### INFORMATION
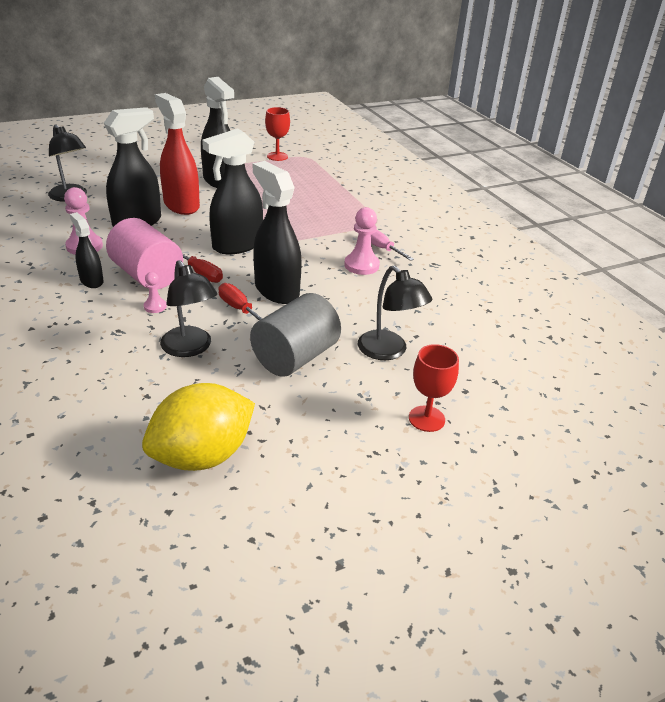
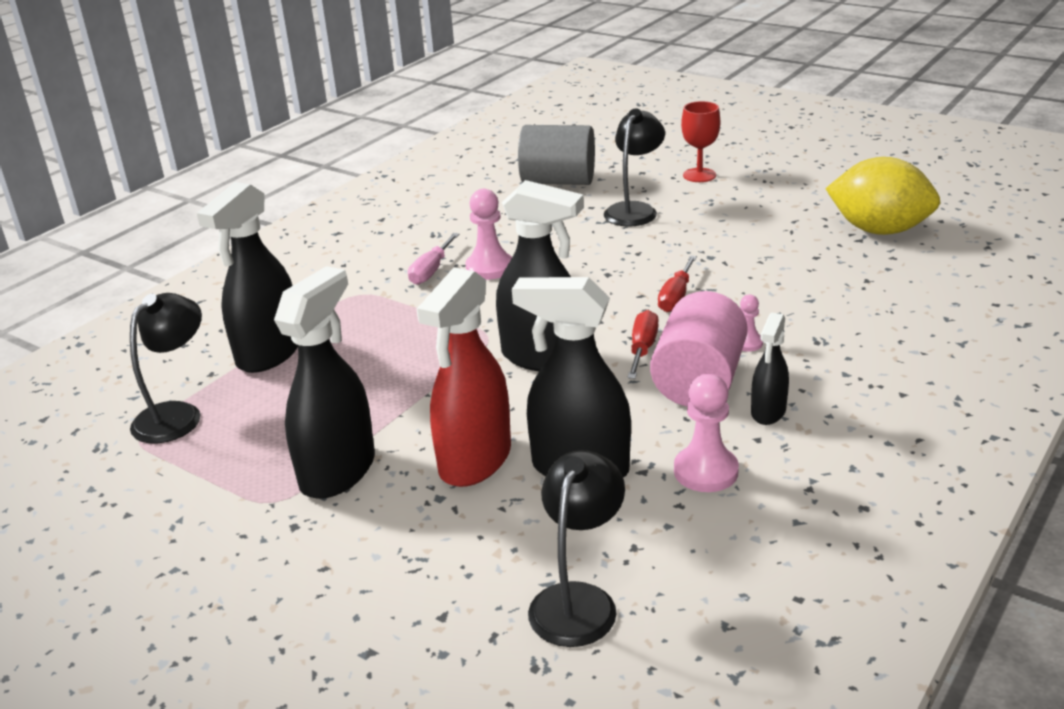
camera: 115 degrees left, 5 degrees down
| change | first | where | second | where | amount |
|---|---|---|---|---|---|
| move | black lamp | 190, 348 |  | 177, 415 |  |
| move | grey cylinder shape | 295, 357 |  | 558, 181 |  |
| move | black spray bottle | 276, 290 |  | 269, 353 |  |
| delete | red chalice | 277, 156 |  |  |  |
######
TASK ITEM: What is needed is every line of the records that contains the word "move".

SOLUTION TO THE PROBLEM:
| move | black lamp | 190, 348 |  | 177, 415 |  |
| move | grey cylinder shape | 295, 357 |  | 558, 181 |  |
| move | black spray bottle | 276, 290 |  | 269, 353 |  |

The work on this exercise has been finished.